Problem details >>
Transcribe the data in full and exactly, omitting any pictures.

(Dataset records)
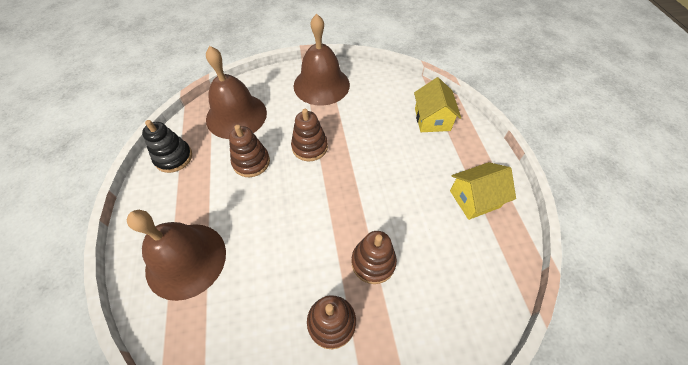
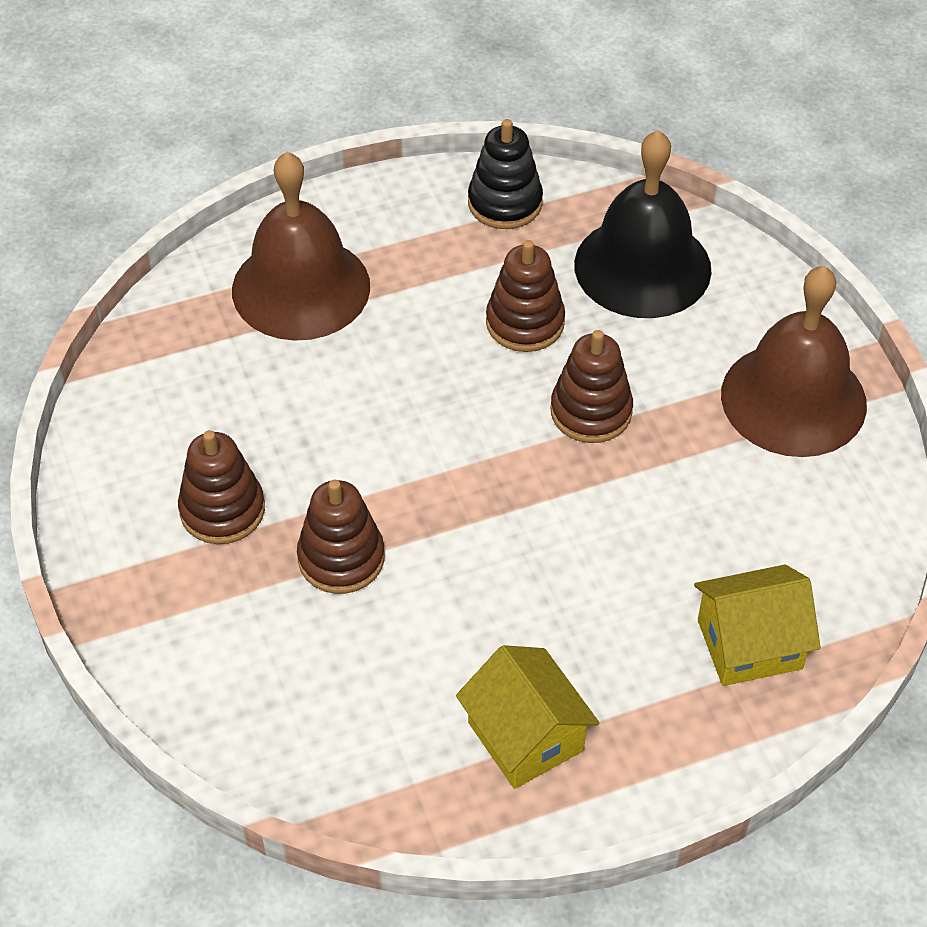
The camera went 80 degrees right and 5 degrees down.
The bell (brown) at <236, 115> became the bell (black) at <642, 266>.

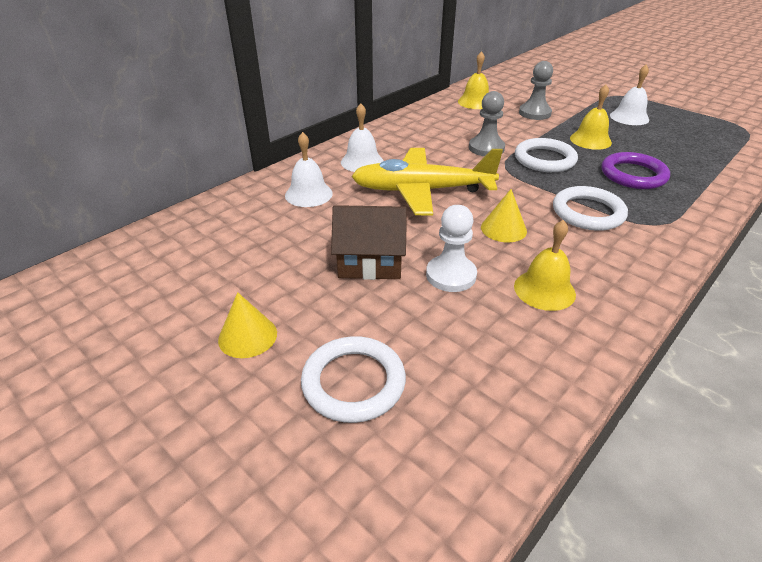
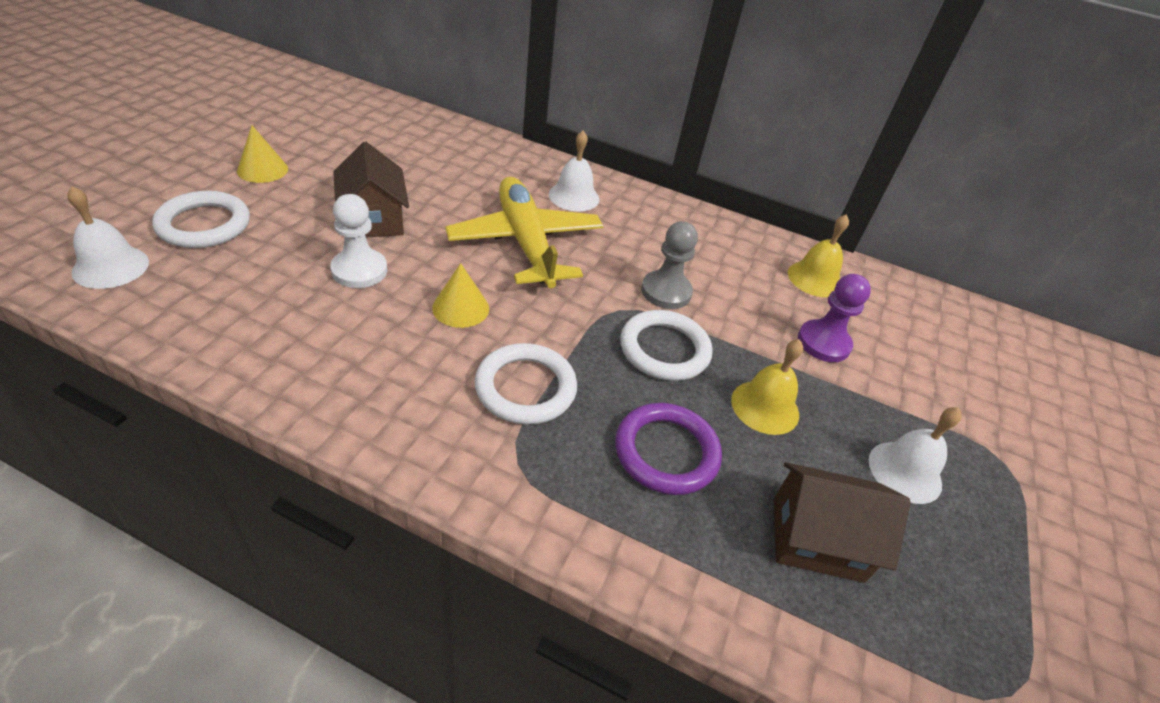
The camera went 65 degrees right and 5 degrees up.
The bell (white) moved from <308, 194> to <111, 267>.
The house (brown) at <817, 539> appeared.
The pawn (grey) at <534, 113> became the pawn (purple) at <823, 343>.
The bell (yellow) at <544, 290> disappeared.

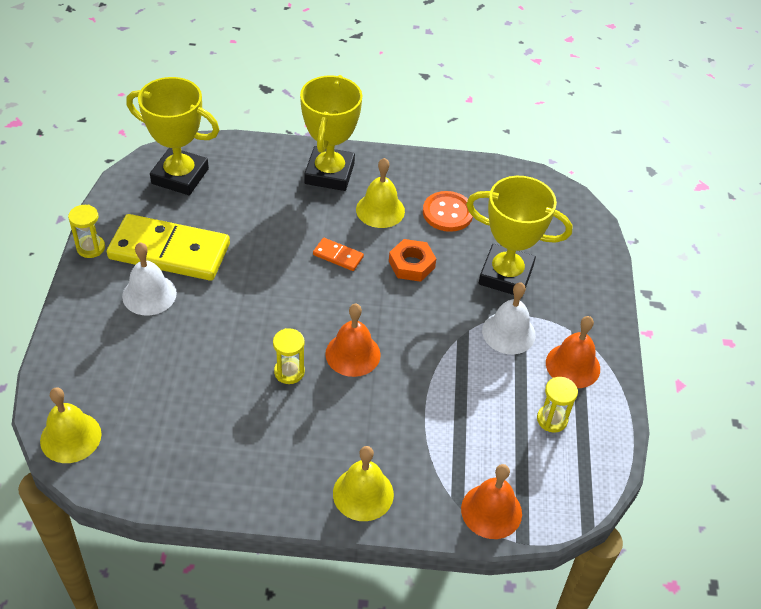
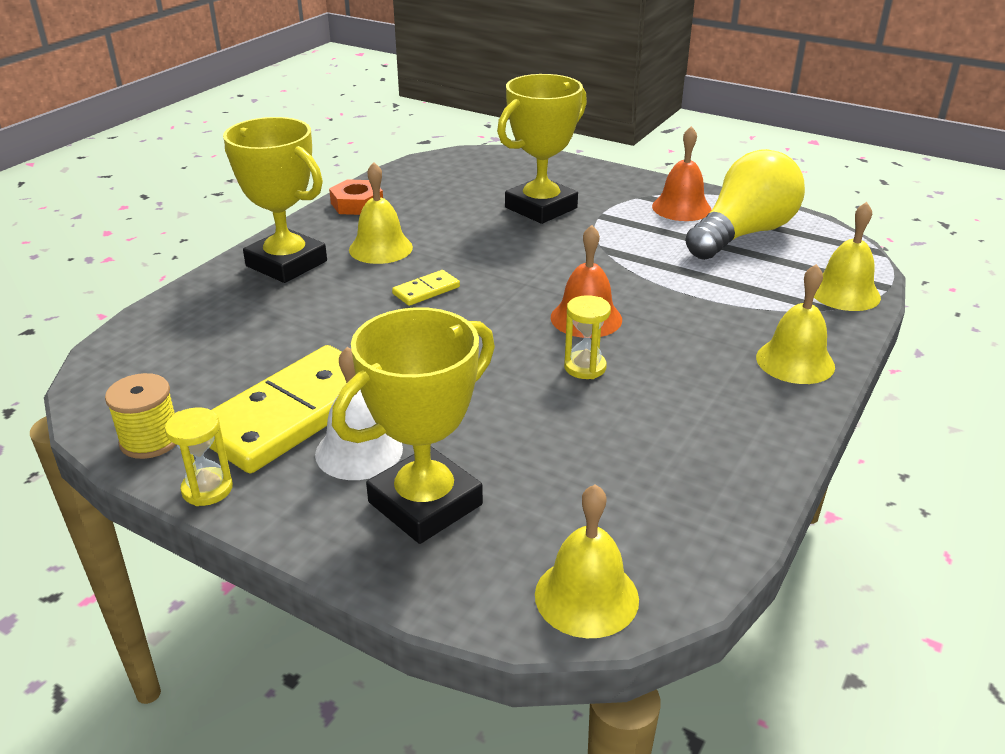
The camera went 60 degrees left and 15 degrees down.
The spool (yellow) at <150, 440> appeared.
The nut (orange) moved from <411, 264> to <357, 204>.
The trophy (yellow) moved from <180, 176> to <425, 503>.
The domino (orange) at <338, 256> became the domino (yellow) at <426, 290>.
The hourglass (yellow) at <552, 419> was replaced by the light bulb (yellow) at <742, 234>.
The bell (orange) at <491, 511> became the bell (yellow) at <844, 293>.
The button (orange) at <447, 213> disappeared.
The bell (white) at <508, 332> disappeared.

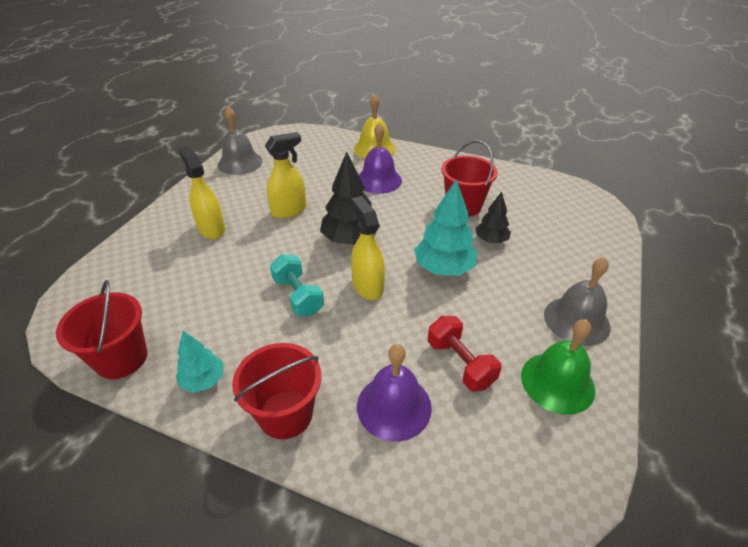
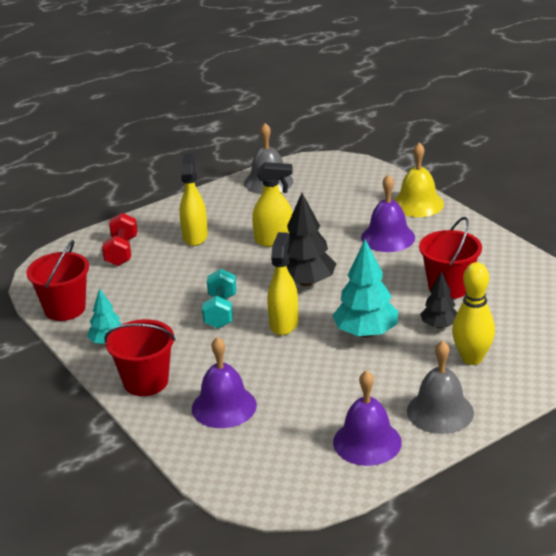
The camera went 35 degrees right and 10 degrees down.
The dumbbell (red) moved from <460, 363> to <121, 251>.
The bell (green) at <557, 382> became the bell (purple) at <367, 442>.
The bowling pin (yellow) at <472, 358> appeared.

Output of the task >>
The camera went 80 degrees right and 5 degrees down.
The bell (brown) at <236, 115> became the bell (black) at <642, 266>.

The camera went 65 degrees right and 5 degrees up.
The bell (white) moved from <308, 194> to <111, 267>.
The house (brown) at <817, 539> appeared.
The pawn (grey) at <534, 113> became the pawn (purple) at <823, 343>.
The bell (yellow) at <544, 290> disappeared.

The camera went 60 degrees left and 15 degrees down.
The spool (yellow) at <150, 440> appeared.
The nut (orange) moved from <411, 264> to <357, 204>.
The trophy (yellow) moved from <180, 176> to <425, 503>.
The domino (orange) at <338, 256> became the domino (yellow) at <426, 290>.
The hourglass (yellow) at <552, 419> was replaced by the light bulb (yellow) at <742, 234>.
The bell (orange) at <491, 511> became the bell (yellow) at <844, 293>.
The button (orange) at <447, 213> disappeared.
The bell (white) at <508, 332> disappeared.

The camera went 35 degrees right and 10 degrees down.
The dumbbell (red) moved from <460, 363> to <121, 251>.
The bell (green) at <557, 382> became the bell (purple) at <367, 442>.
The bowling pin (yellow) at <472, 358> appeared.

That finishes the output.